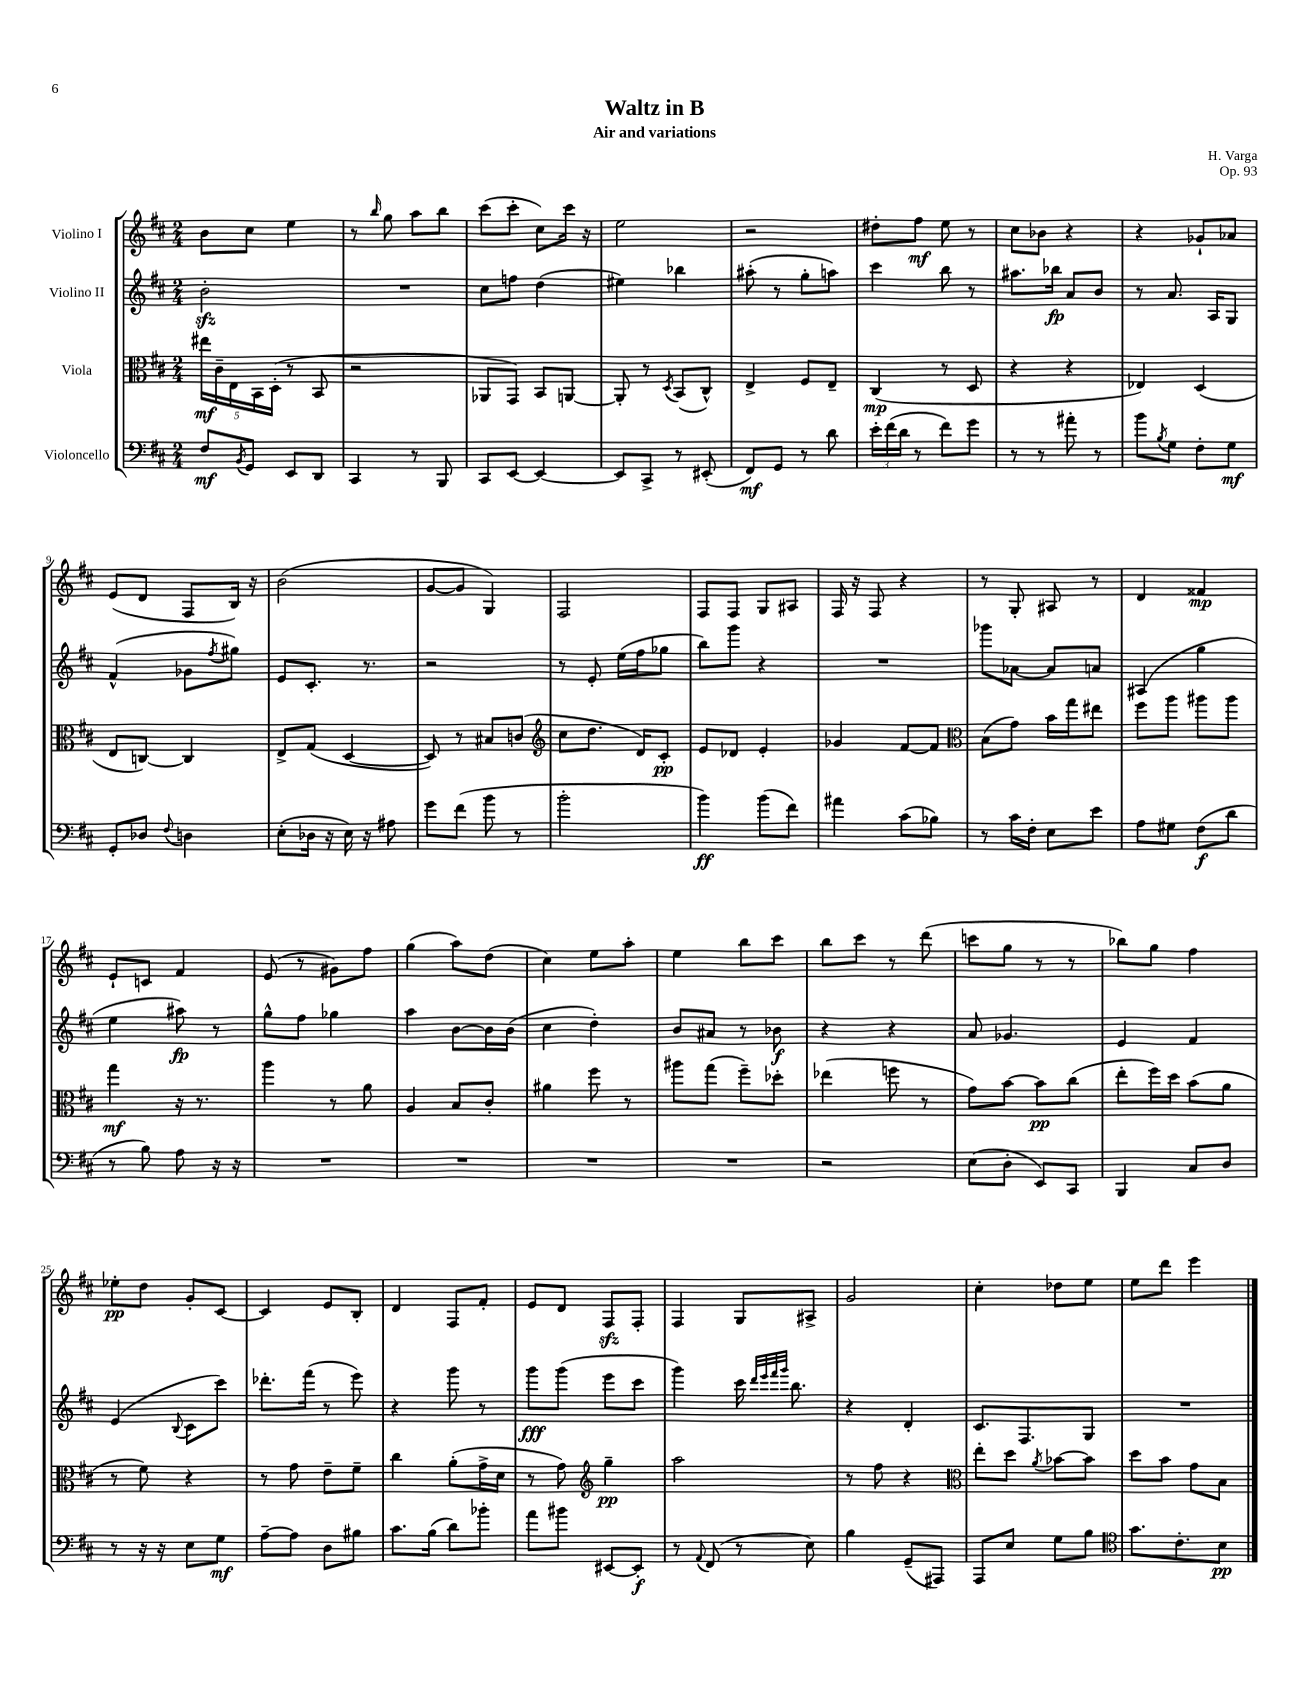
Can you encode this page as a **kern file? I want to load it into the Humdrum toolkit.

**kern	**dynam	**kern	**dynam	**kern	**dynam	**kern	**dynam
*part4	*part4	*part3	*part3	*part2	*part2	*part1	*part1
*staff4	*staff4	*staff3	*staff3	*staff2	*staff2	*staff1	*staff1
*I"Violoncello	*	*I"Viola	*	*I"Violino II	*	*I"Violino I	*
*clefF4	*	*clefC3	*	*clefG2	*	*clefG2	*
*k[f#c#]	*	*k[f#c#]	*	*k[f#c#]	*	*k[f#c#]	*
*M2/4	*	*M2/4	*	*M2/4	*	*M2/4	*
=1	=1	=1	=1	=1	=1	=1	=1
8F#/L	mf	20ee#X\LL	mf	2bzz'\	.	8b\L	.
.	.	20c#~\	.	.	.	.	.
.	.	20E\	.	.	.	.	.
8qBB/	.	.	.	.	.	.	.
8GG/J	.	.	.	.	.	8cc#\J	.
.	.	20BB\	.	.	.	.	.
.	.	(20D'\JJ	.	.	.	.	.
8EE/L	.	8r	.	.	.	4ee\	.
8DD/J	.	8BB/	.	.	.	.	.
=2	=2	=2	=2	=2	=2	=2	=2
4CC#/	.	2r	.	2r	.	8r	.
.	.	.	.	.	.	16qqbb/	.
.	.	.	.	.	.	8gg\	.
8r	.	.	.	.	.	8aa\L	.
8BBB/	.	.	.	.	.	8bb\J	.
=3	=3	=3	=3	=3	=3	=3	=3
8CC#/L	.	8AA-X/L	.	8cc#\L	.	(8ccc#\L	.
[8EE/J	.	8GG/J)	.	8ffn\J	.	8ccc#'\J	.
4EE/_	.	8BB/L	.	(4dd\	.	8cc#\L)	.
.	.	[8AAn/J	.	.	.	16ccc#\Jk	.
.	.	.	.	.	.	16r	.
=4	=4	=4	=4	=4	=4	=4	=4
8EE/L]	.	8AA'/]	.	4ee#X\)	.	2ee\	.
8CC#^/J	.	8r	.	.	.	.	.
.	.	8qD/	.	.	.	.	.
8r	.	(8BB/L	.	4bb-X\	.	.	.
(8EE#X'/	.	8C#^^/J)	.	.	.	.	.
=5	=5	=5	=5	=5	=5	=5	=5
8FF#/L)	mf	4E^/	.	(8aa#X'\	.	2r	.
8GG/J	.	.	.	8r	.	.	.
8r	.	8F#/L	.	8gg'\L	.	.	.
8d\	.	8E~/J	.	8aan\J)	.	.	.
=6	=6	=6	=6	=6	=6	=6	=6
24e'\LL	.	(4C#/	mp	4ccc#\	.	8dd#X'\L	.
(24f#\	.	.	.	.	.	.	.
24d\JJ	.	.	.	.	.	.	.
8r	.	.	.	.	.	8ff#\J	mf
8f#\L)	.	8r	.	8bb\	.	8ee\	.
8g\J	.	8D/	.	8r	.	8r	.
=7	=7	=7	=7	=7	=7	=7	=7
8r	.	4r	.	8.aa#X\L	.	8cc#\L	.
8r	.	.	.	.	.	8b-X\J	.
.	.	.	.	16bb-X\Jk	fp	.	.
8a#X'\	.	4r	.	8a/L	.	4r	.
8r	.	.	.	8b/J	.	.	.
=8	=8	=8	=8	=8	=8	=8	=8
8b\L	.	4E-X/)	.	8r	.	4r	.
8qB/	.	.	.	.	.	.	.
8G\J	.	.	.	8.a/	.	.	.
8F#'\L	.	(4D/	.	.	.	8g-X`/L	.
.	.	.	.	16A/KL	.	.	.
8G\J	mf	.	.	8G/J	.	8a-X/J	.
!!LO:LB:g=z
=9	=9	=9	=9	=9	=9	=9	=9
8GG'/L	.	8E/L	.	(4f#^^/	.	(8e/L	.
8D-X/J	.	[8Cn/J)	.	.	.	8d/J	.
8qqF#/	.	.	.	.	.	.	.
4Dn\	.	4C/]	.	8g-X\L	.	8F#/L	.
.	.	.	.	8qff#/	.	.	.
.	.	.	.	8gg#X\J)	.	16B/Jk)	.
.	.	.	.	.	.	16r	.
=10	=10	=10	=10	=10	=10	=10	=10
(8E'\L	.	8E^/L	.	8e/L	.	(2b\	.
16D-X\Jk	.	(8G/J	.	8.c#'/J	.	.	.
16r	.	.	.	.	.	.	.
16E\)	.	[4D/	.	.	.	.	.
16r	.	.	.	8.r	.	.	.
8A#X\	.	.	.	.	.	.	.
=11	=11	=11	=11	=11	=11	=11	=11
8g\L	.	8D/])	.	2r	.	[8g/L	.
(8f#\J	.	8r	.	.	.	8g/J]	.
8b\	.	8B#X/L	.	.	.	4G/)	.
8r	.	(8cn/J	.	.	.	.	.
=12	=12	=12	=12	=12	=12	=12	=12
*	*	*clefG2	*	*	*	*	*
2b'\	.	8cc#\L	.	8r	.	2F#/	.
.	.	8.dd\J	.	8e'/	.	.	.
.	.	.	.	(16ee\LL	.	.	.
.	.	16d/KL)	.	16ff#\J	.	.	.
.	.	8c#'/J	pp	8gg-X\J	.	.	.
=13	=13	=13	=13	=13	=13	=13	=13
4b\)	ff	8e/L	.	8bb\L)	.	8F#/L	.
.	.	8d-X/J	.	8ggg\J	.	8F#/J	.
(8b\L	.	4e'/	.	4r	.	8G/L	.
8f#\J)	.	.	.	.	.	8A#X/J	.
=14	=14	=14	=14	=14	=14	=14	=14
4a#X\	.	4g-X/	.	2r	.	16F#/	.
.	.	.	.	.	.	16r	.
.	.	.	.	.	.	8F#/	.
(8c#\L	.	[8f#/L	.	.	.	4r	.
8B-X\J)	.	8f#/J]	.	.	.	.	.
=15	=15	=15	=15	=15	=15	=15	=15
*	*	*clefC3	*	*	*	*	*
8r	.	(8B\L	.	8ggg-X\L	.	8r	.
16c#\LL	.	8g\J)	.	[8a-X\J	.	8G'/	.
16F#'\JJ	.	.	.	.	.	.	.
8E\L	.	16b\LL	.	8a-/L]	.	8A#X/	.
.	.	16gg\J	.	.	.	.	.
8e\J	.	8ee#X\J	.	8an/J	.	8r	.
=16	=16	=16	=16	=16	=16	=16	=16
8A\L	.	8ff#\L	.	(4A#X/	.	4d/	.
8G#X\J	.	8aa\J	.	.	.	.	.
(8F#\L	f	8aa#X\L	.	4gg\	.	4f##X/	mp
8d\J	.	8aa#\J	.	.	.	.	.
!!LO:LB:g=z
=17	=17	=17	=17	=17	=17	=17	=17
8r	.	4gg\	mf	4ee\	.	8e`/L	.
8B\)	.	.	.	.	.	8cn/J	.
8A\	.	16r	.	8aa#X\)	fp	4f#/	.
.	.	8.r	.	.	.	.	.
16r	.	.	.	8r	.	.	.
16r	.	.	.	.	.	.	.
=18	=18	=18	=18	=18	=18	=18	=18
2r	.	4aa\	.	8gg^^\L	.	(8e/	.
.	.	.	.	8ff#\J	.	8r	.
.	.	8r	.	4gg-X\	.	8g#X\L)	.
.	.	8a\	.	.	.	8ff#\J	.
=19	=19	=19	=19	=19	=19	=19	=19
2r	.	4A/	.	4aa\	.	(4gg\	.
.	.	8B/L	.	[8b\L	.	8aa\L)	.
.	.	8c#'/J	.	16b\L]	.	(8dd\J	.
.	.	.	.	(16b\JJ	.	.	.
=20	=20	=20	=20	=20	=20	=20	=20
2r	.	4a#X\	.	4cc#\	.	4cc#\)	.
.	.	8ff#\	.	4dd'\)	.	8ee\L	.
.	.	8r	.	.	.	8aa'\J	.
=21	=21	=21	=21	=21	=21	=21	=21
2r	.	8aa#X\L	.	8b/L	.	4ee\	.
.	.	(8gg\J	.	8a#X/J	.	.	.
.	.	8ff#~\L)	.	8r	.	8bb\L	.
.	.	8dd-X'\J	.	8b-X\	f	8ccc#\J	.
=22	=22	=22	=22	=22	=22	=22	=22
2r	.	(4ee-X\	.	4r	.	8bb\L	.
.	.	.	.	.	.	8ccc#\J	.
.	.	8ffn\	.	4r	.	8r	.
.	.	8r	.	.	.	(8ddd\	.
=23	=23	=23	=23	=23	=23	=23	=23
(8E\L	.	8g\L)	.	8a/	.	8cccn\L	.
8D'\J	.	[8b\J	.	4.g-X/	.	8gg\J	.
8EE/L)	.	8b\L]	pp	.	.	8r	.
8CC#/J	.	(8cc#\J	.	.	.	8r	.
=24	=24	=24	=24	=24	=24	=24	=24
4BBB/	.	8ee'\L	.	4e/	.	8bb-X\L)	.
.	.	16ff#\L)	.	.	.	8gg\J	.
.	.	16dd\JJ	.	.	.	.	.
8C#/L	.	(8b\L	.	4f#/	.	4ff#\	.
8D/J	.	8a\J	.	.	.	.	.
!!LO:LB:g=z
=25	=25	=25	=25	=25	=25	=25	=25
8r	.	8r	.	(4e/	.	8ee-X'\L	pp
16r	.	8f#\)	.	.	.	8dd\J	.
16r	.	.	.	.	.	.	.
.	.	.	.	8qqB/	.	.	.
8E\L	.	4r	.	8c#\L	.	8g'/L	.
8G\J	mf	.	.	8ccc#\J)	.	[8c#/J	.
=26	=26	=26	=26	=26	=26	=26	=26
[8A~\L	.	8r	.	8.ddd-X'\L	.	4c#/]	.
8A\J]	.	8g\	.	.	.	.	.
.	.	.	.	(16fff#\Jk	.	.	.
8D\L	.	8e~\L	.	8r	.	8e/L	.
8B#X\J	.	8f#~\J	.	8eee\)	.	8B'/J	.
=27	=27	=27	=27	=27	=27	=27	=27
8.c#\L	.	4cc#\	.	4r	.	4d/	.
(16B\Jk	.	.	.	.	.	.	.
8d\L)	.	(8a'\L	.	8ggg\	.	8F#/L	.
8b-X'\J	.	16g^\L	.	8r	.	8f#'/J	.
.	.	16d\JJ	.	.	.	.	.
=28	=28	=28	=28	=28	=28	=28	=28
8a\L	.	8r	.	8ggg\L	fff	8e/L	.
8b#X\J	.	8g\)	.	(8ggg\J	.	8d/J	.
*	*	*clefG2	*	*	*	*	*
[8EE#X/L	.	4gg~\	pp	8eee\L	.	8F#zz/L	.
8EE#'/J]	f	.	.	8ccc#\J	.	8F#'/J	.
=29	=29	=29	=29	=29	=29	=29	=29
8r	.	2aa\	.	4ggg\)	.	4F#/	.
8qqAA/	.	.	.	.	.	.	.
(8FF#/	.	.	.	.	.	.	.
8r	.	.	.	16ccc#\	.	8G/L	.
.	.	.	.	32qqddd/LLL	.	.	.
.	.	.	.	32qqeee/	.	.	.
.	.	.	.	32qqfff#/	.	.	.
.	.	.	.	32qqggg/JJJ	.	.	.
.	.	.	.	8.bb\	.	.	.
8E\)	.	.	.	.	.	8A#X^/J	.
=30	=30	=30	=30	=30	=30	=30	=30
4B\	.	8r	.	4r	.	2g/	.
.	.	8ff#\	.	.	.	.	.
(8GG~/L	.	4r	.	4d'/	.	.	.
8AAA#X/J)	.	.	.	.	.	.	.
=31	=31	=31	=31	=31	=31	=31	=31
*	*	*clefC3	*	*	*	*	*
8AAA/L	.	8ee'\L	.	8.c#/L	.	4cc#'\	.
8E/J	.	8dd\J	.	.	.	.	.
.	.	.	.	8.F#/	.	.	.
.	.	8qa/	.	.	.	.	.
8G\L	.	[8b-X\L	.	.	.	8dd-X\L	.
8B\J	.	8b-\J]	.	8G/J	.	8ee\J	.
=32	=32	=32	=32	=32	=32	=32	=32
*clefC4	*	*	*	*	*	*	*
8.g\L	.	8dd\L	.	2r	.	8ee\L	.
.	.	8b\J	.	.	.	8ddd\J	.
8.c#'\	.	.	.	.	.	.	.
.	.	8g\L	.	.	.	4eee\	.
8B\J	pp	8B\J	.	.	.	.	.
==	==	==	==	==	==	==	==
*-	*-	*-	*-	*-	*-	*-	*-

• _Given task_: Find every line in the records above that contains the string "kern", and copy each one out in full.

• _Correct result_:
Can you encode this page as a **kern file? I want to load it into the Humdrum toolkit.
**kern	**dynam	**kern	**dynam	**kern	**dynam	**kern	**dynam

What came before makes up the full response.